## EXERCISE
Copy each line below word for word and drop every image.

(Stored entries)

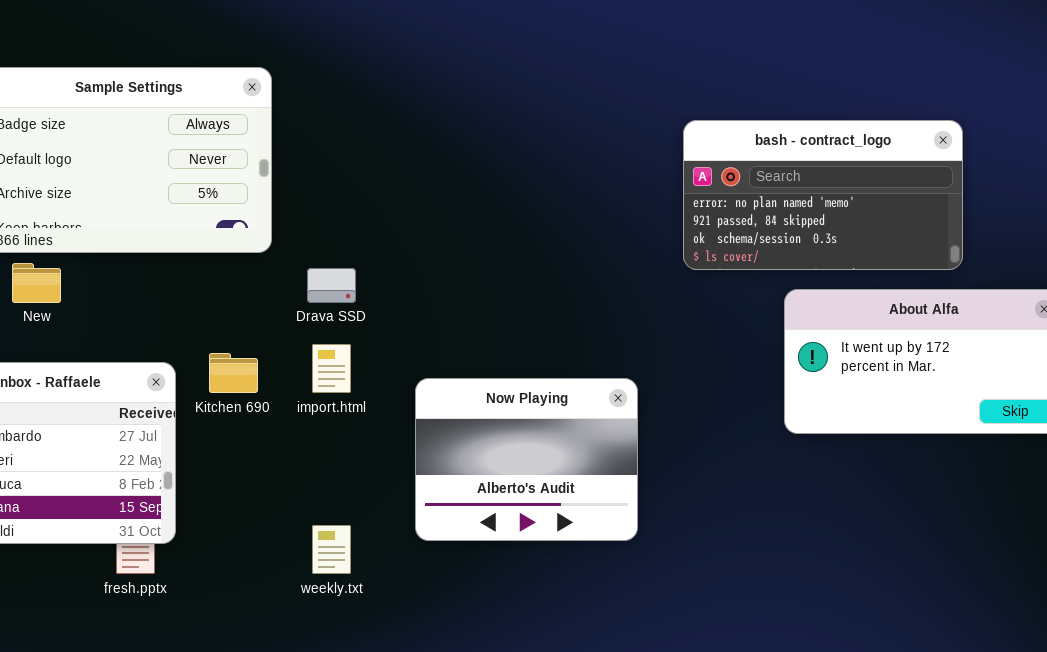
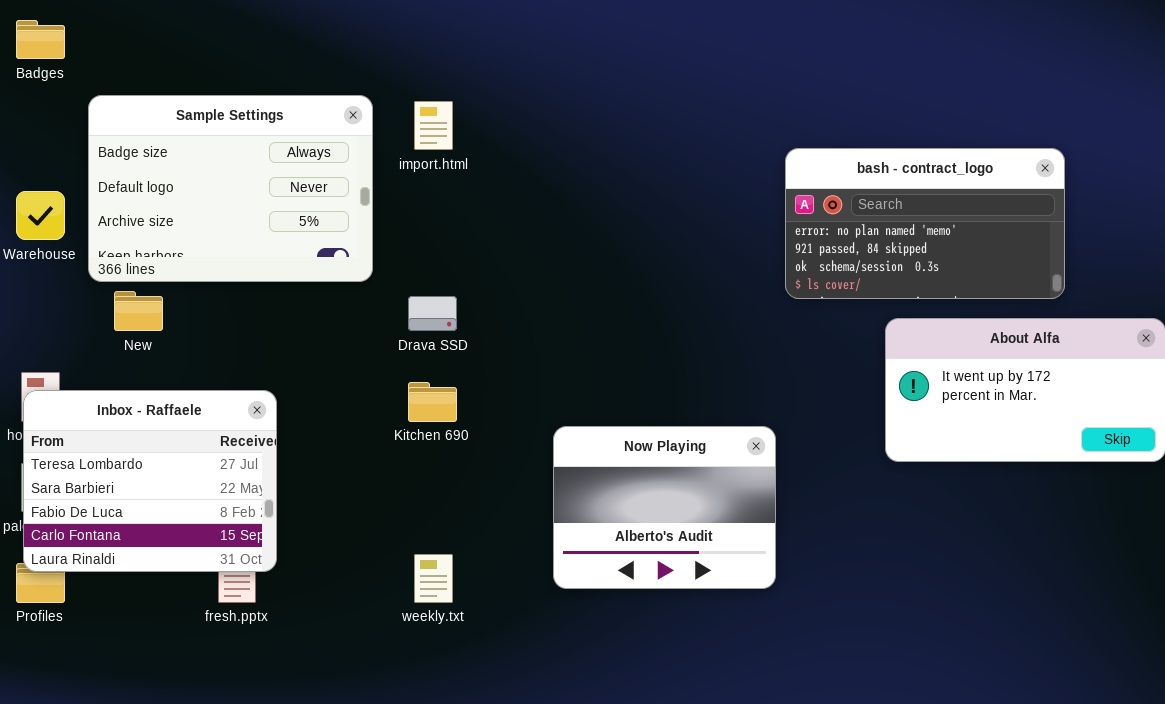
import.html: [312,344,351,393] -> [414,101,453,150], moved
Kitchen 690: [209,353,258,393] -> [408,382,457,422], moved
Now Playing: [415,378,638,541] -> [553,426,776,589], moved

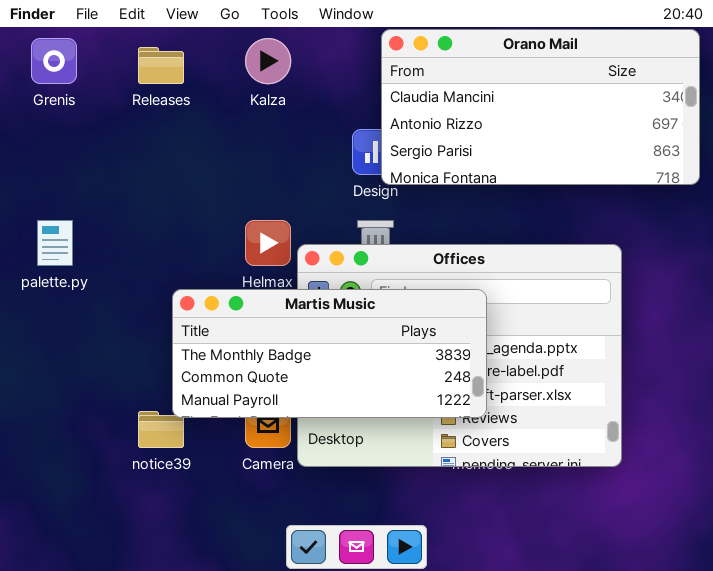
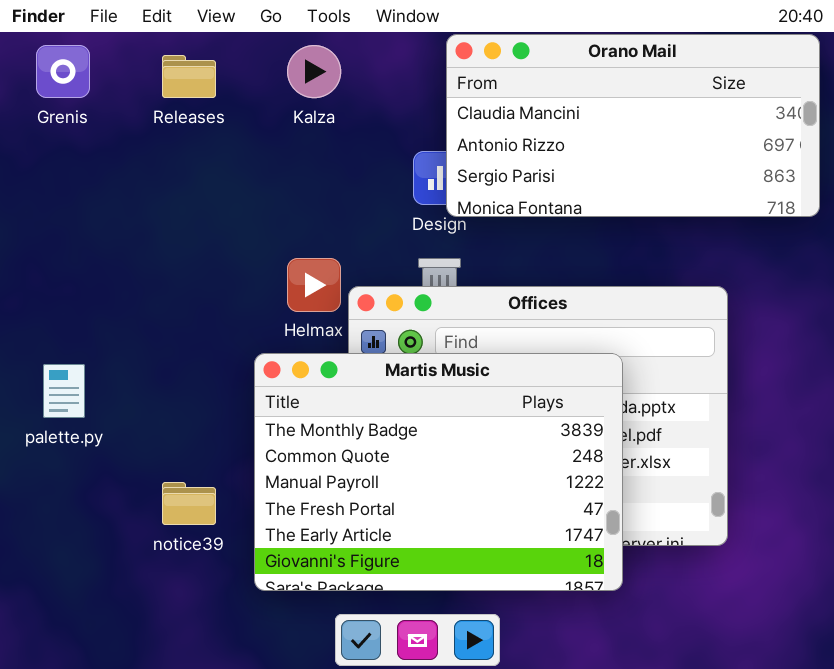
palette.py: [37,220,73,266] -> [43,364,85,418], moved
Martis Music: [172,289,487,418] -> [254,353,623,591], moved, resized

## COMPLETED TASK
import.html: [312,344,351,393] -> [414,101,453,150], moved
Kitchen 690: [209,353,258,393] -> [408,382,457,422], moved
Now Playing: [415,378,638,541] -> [553,426,776,589], moved

palette.py: [37,220,73,266] -> [43,364,85,418], moved
Martis Music: [172,289,487,418] -> [254,353,623,591], moved, resized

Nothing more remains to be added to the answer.